▶ Source data
• • • • •

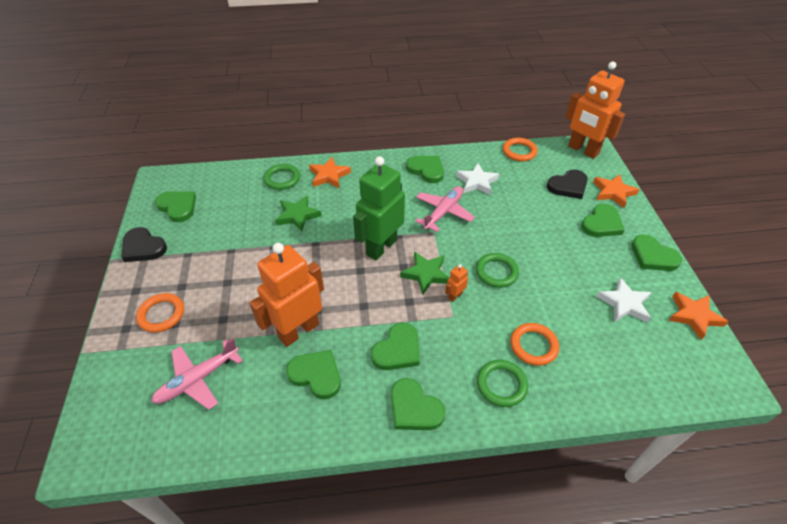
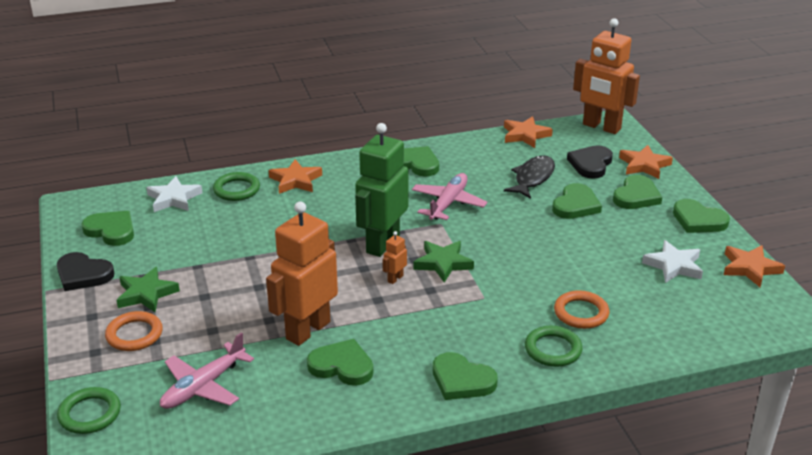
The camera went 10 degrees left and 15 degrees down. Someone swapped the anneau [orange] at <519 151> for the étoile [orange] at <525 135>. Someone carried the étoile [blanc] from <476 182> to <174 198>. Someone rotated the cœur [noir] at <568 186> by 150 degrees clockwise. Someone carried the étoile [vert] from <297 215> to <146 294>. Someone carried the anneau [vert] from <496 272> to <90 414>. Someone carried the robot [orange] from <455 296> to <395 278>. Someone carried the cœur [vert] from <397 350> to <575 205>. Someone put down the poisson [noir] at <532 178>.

• • • • •

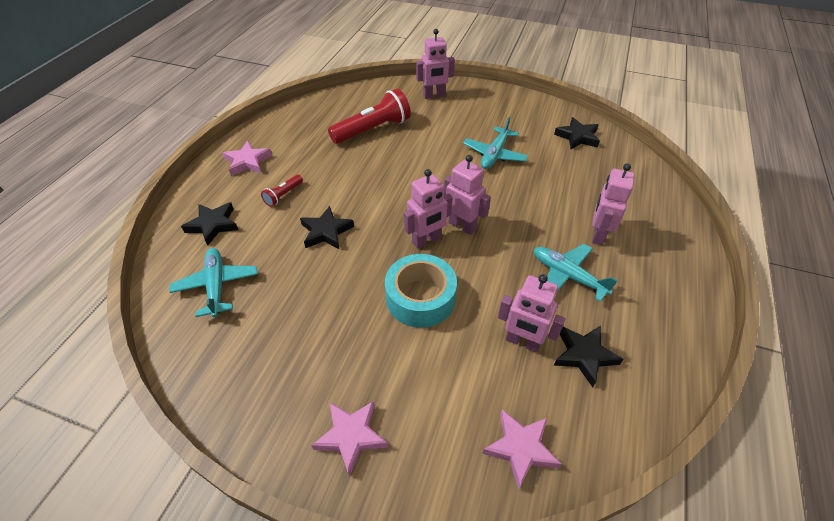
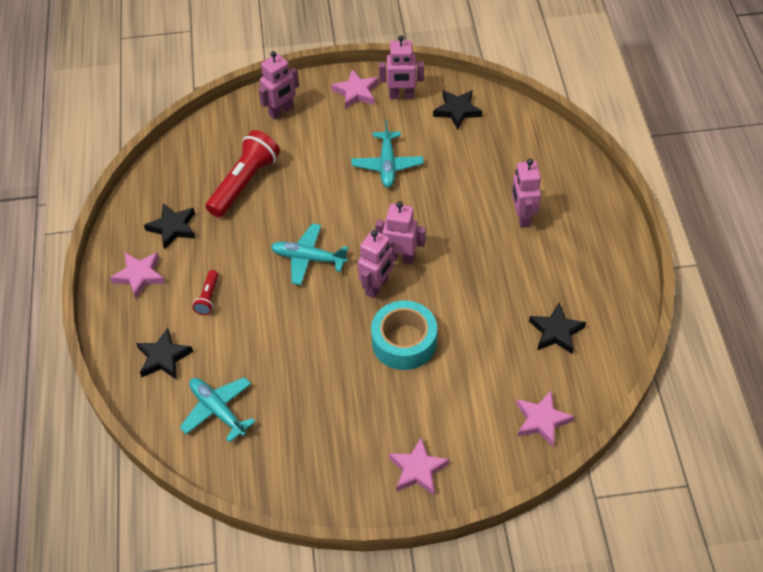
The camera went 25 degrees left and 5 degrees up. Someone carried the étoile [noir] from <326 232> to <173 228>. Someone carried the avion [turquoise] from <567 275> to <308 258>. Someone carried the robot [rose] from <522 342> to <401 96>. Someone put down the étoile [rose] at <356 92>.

• • • • •

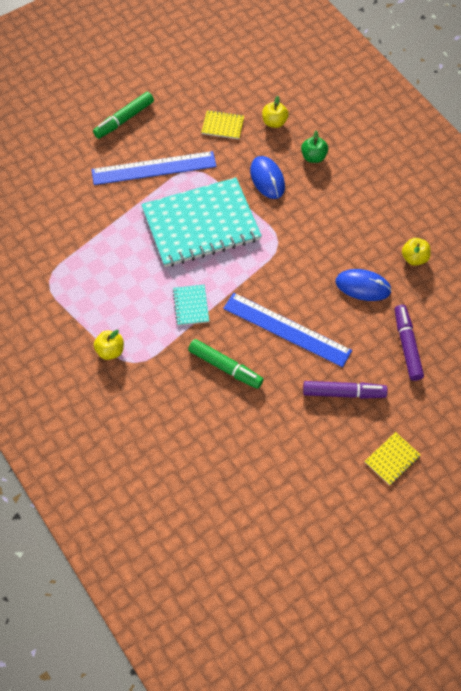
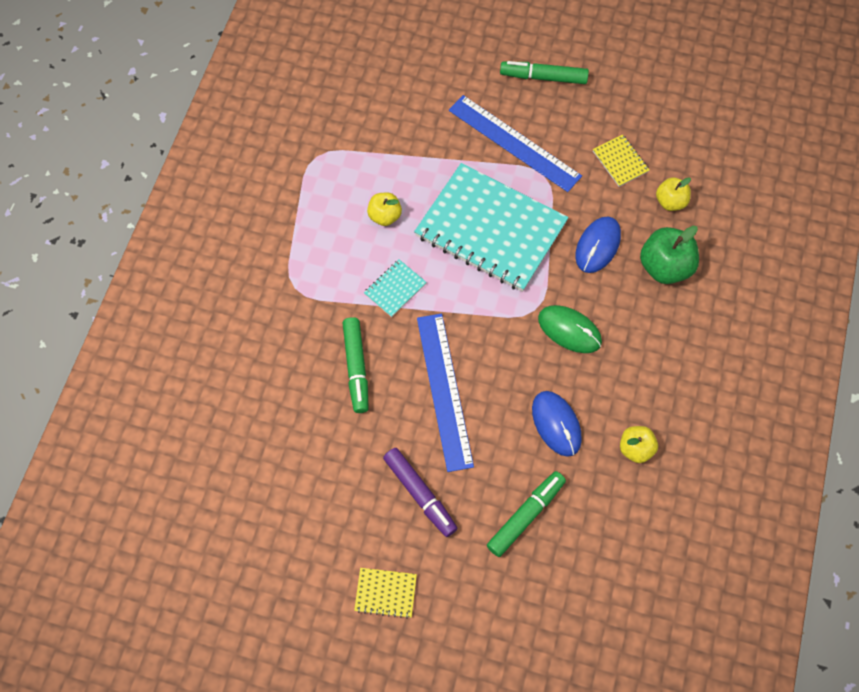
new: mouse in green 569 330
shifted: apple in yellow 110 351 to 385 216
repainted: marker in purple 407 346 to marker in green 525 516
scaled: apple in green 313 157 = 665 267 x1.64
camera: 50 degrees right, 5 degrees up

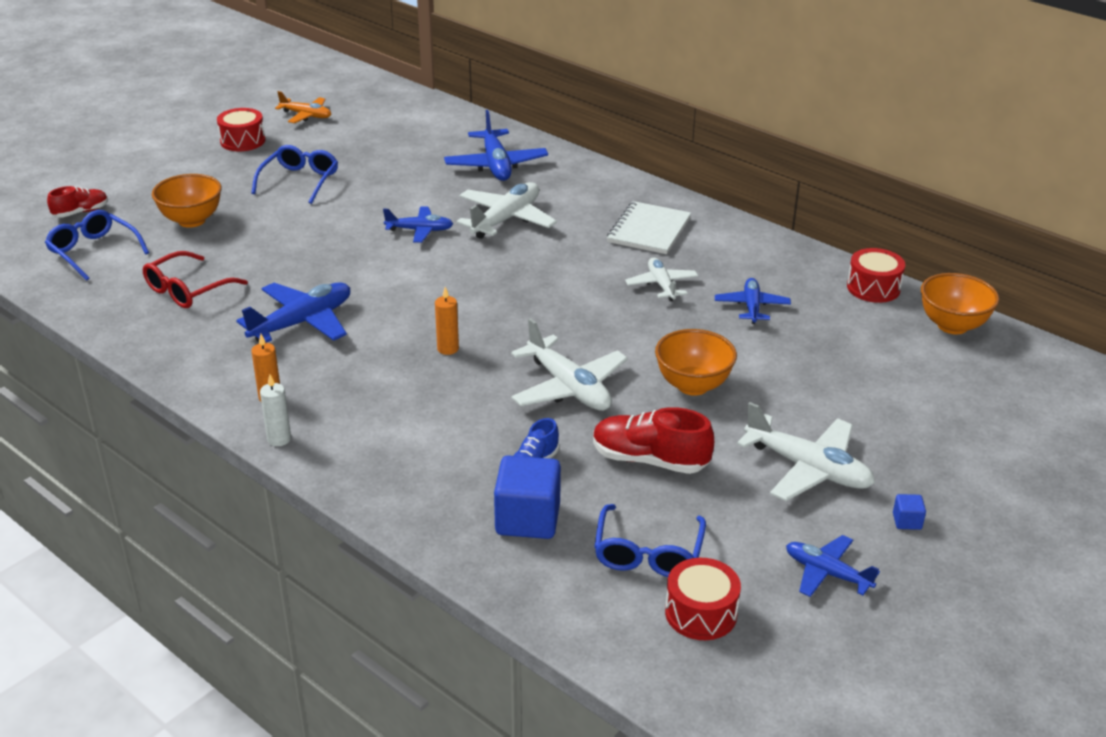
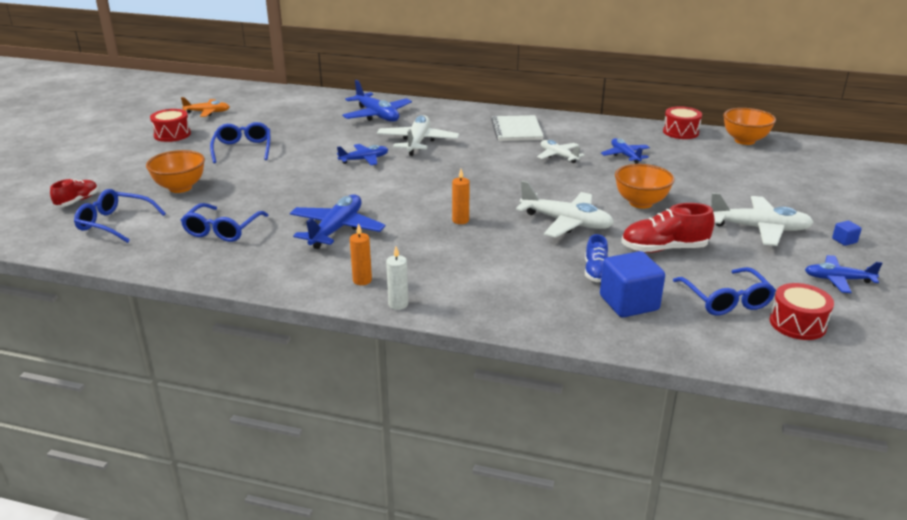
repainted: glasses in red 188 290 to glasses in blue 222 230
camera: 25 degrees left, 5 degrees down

• • • • •

▶ Your assignment
Lines holding "green" in the listing above: report how many there are, with the number alone.

▶ Exercise solution
3